» **Input rows**:
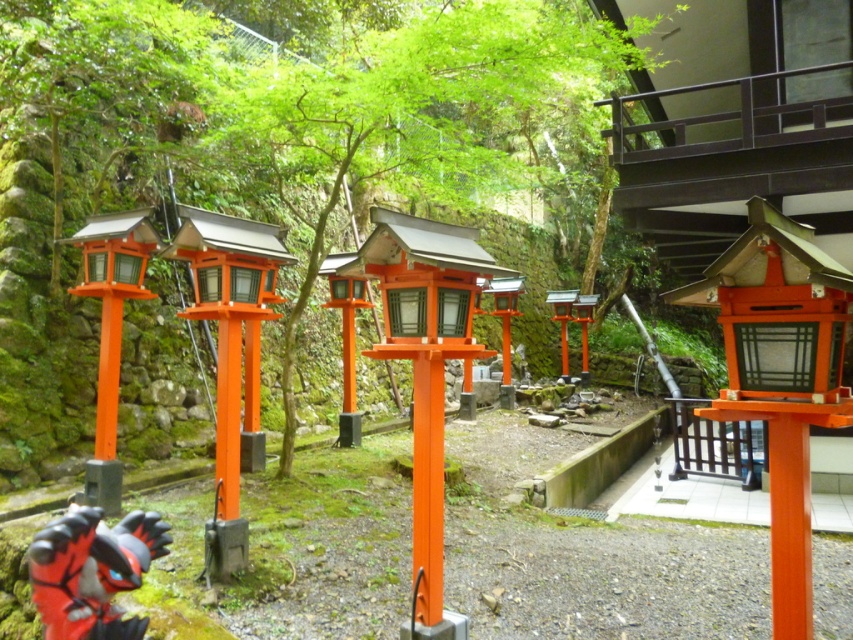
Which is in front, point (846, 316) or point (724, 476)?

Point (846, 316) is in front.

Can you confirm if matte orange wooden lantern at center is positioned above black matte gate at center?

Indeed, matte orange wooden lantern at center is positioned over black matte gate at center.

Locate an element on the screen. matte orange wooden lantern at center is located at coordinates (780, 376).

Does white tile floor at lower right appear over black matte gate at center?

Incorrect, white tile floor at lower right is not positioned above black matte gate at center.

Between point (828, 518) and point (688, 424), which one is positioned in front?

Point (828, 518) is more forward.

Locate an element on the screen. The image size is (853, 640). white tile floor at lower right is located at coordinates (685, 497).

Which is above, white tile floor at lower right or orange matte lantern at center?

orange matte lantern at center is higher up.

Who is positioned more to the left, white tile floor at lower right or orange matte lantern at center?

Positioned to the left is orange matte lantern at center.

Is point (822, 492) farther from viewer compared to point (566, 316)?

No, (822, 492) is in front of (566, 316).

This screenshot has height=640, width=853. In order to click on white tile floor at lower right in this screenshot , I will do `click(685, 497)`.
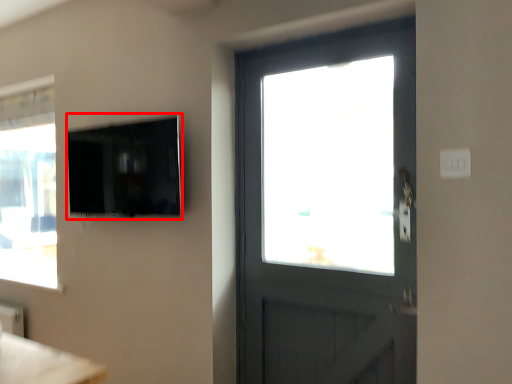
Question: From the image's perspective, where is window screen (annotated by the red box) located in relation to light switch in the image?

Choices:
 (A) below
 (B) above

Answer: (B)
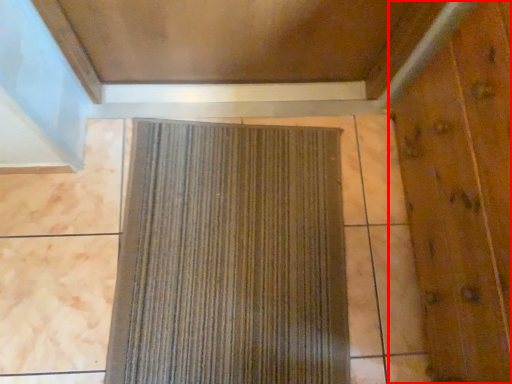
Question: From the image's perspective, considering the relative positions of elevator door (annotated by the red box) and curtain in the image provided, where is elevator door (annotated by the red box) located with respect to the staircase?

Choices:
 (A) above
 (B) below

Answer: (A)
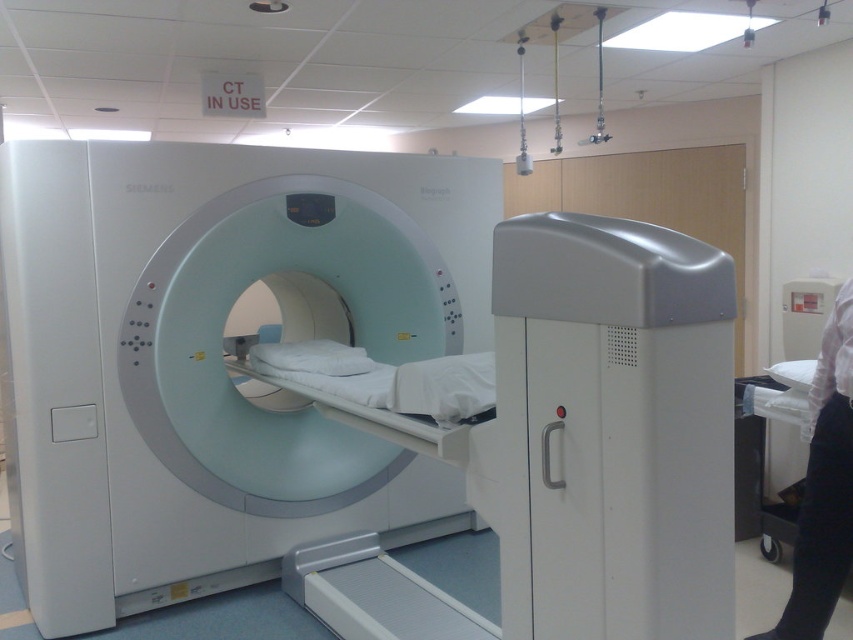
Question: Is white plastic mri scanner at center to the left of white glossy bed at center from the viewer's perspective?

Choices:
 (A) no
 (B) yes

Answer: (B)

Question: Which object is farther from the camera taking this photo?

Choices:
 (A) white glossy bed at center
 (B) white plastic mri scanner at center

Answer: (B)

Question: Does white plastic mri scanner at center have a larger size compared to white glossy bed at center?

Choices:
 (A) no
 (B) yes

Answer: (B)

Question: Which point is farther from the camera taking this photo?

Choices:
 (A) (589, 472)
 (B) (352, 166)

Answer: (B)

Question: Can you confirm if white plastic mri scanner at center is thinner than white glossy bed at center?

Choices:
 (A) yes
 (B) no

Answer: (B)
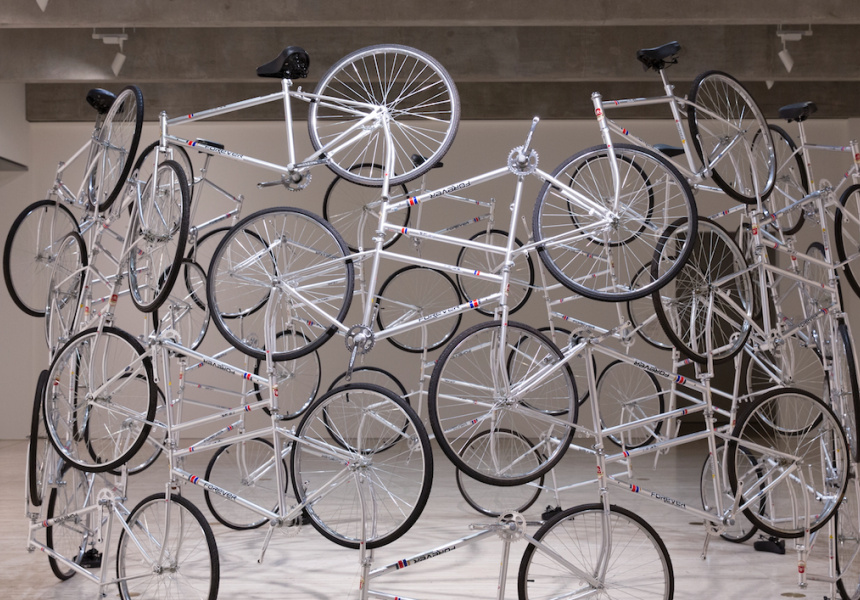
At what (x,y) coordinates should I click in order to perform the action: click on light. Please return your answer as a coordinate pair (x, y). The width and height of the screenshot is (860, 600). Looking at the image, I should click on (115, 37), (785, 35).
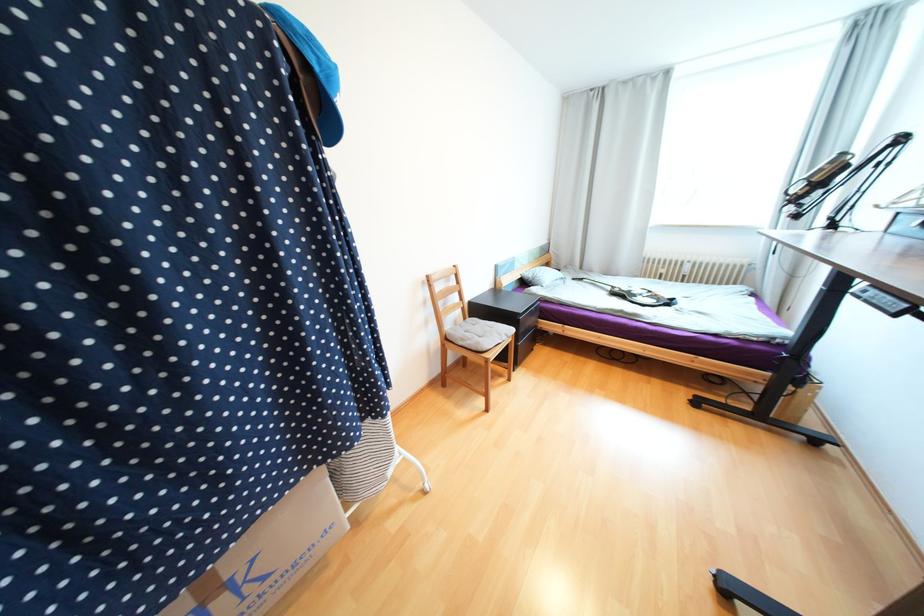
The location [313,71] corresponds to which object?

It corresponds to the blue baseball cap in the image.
...
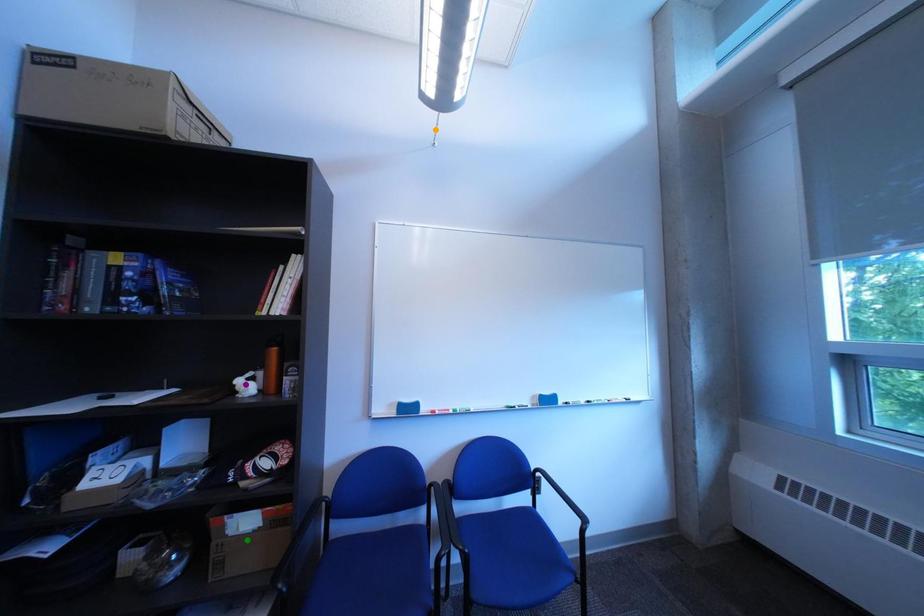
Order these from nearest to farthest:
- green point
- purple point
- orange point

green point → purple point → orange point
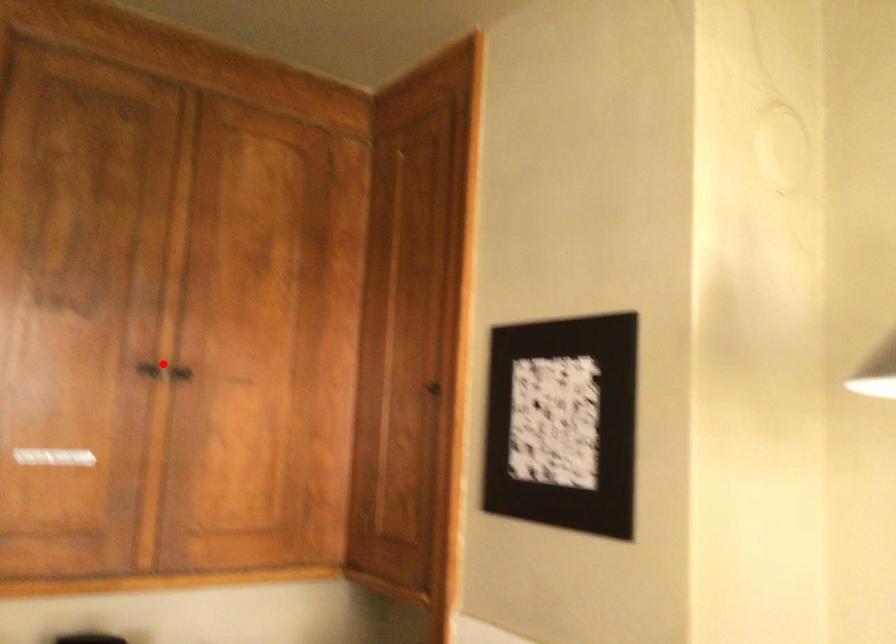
---
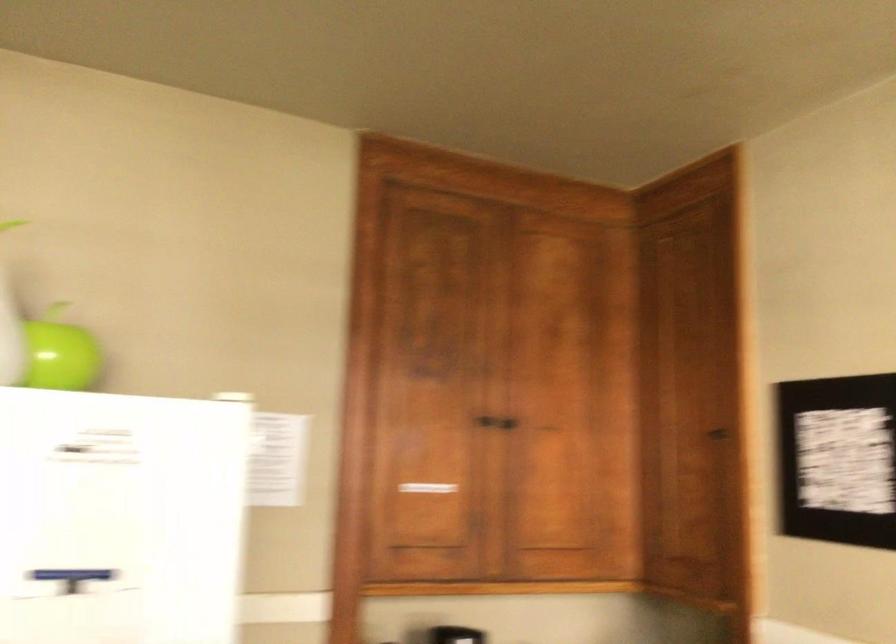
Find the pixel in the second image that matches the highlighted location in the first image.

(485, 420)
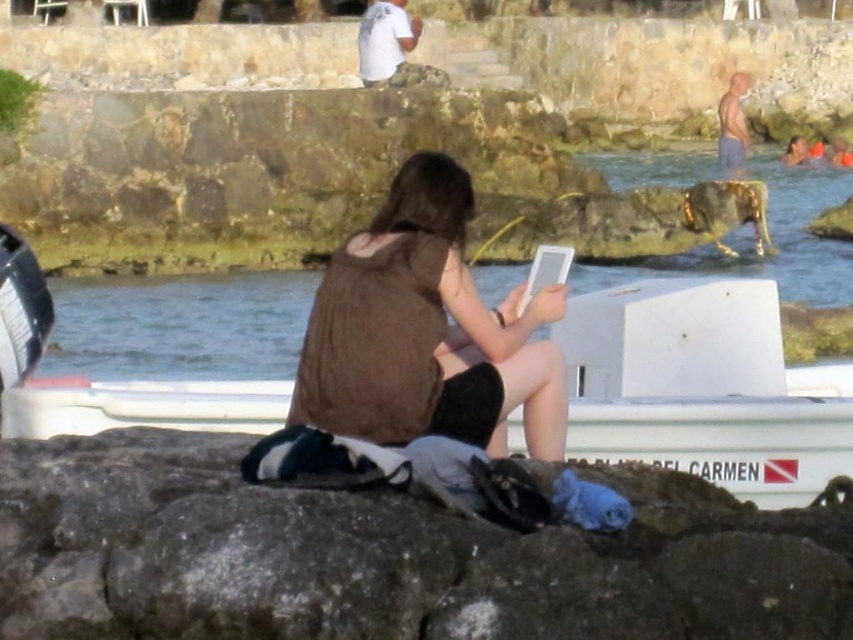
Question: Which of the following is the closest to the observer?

» **What this task involves**:
Copy the stretch of entries from the line containing "Locate an element on the screen. The" through the line containing "Answer: (A)". Leave the pictures out of your copy.

» **Final result**:
Locate an element on the screen. The image size is (853, 640). white tile floor at lower right is located at coordinates (685, 497).

Which is above, white tile floor at lower right or orange matte lantern at center?

orange matte lantern at center is higher up.

Who is positioned more to the left, white tile floor at lower right or orange matte lantern at center?

Positioned to the left is orange matte lantern at center.

Is point (822, 492) farther from viewer compared to point (566, 316)?

No, (822, 492) is in front of (566, 316).

This screenshot has height=640, width=853. In order to click on white tile floor at lower right in this screenshot , I will do `click(685, 497)`.
Question: From the image's perspective, where is window screen (annotated by the red box) located in relation to light switch in the image?

Choices:
 (A) below
 (B) above

Answer: (B)
Question: From the image's perspective, considering the relative positions of elevator door (annotated by the red box) and curtain in the image provided, where is elevator door (annotated by the red box) located with respect to the staircase?

Choices:
 (A) above
 (B) below

Answer: (A)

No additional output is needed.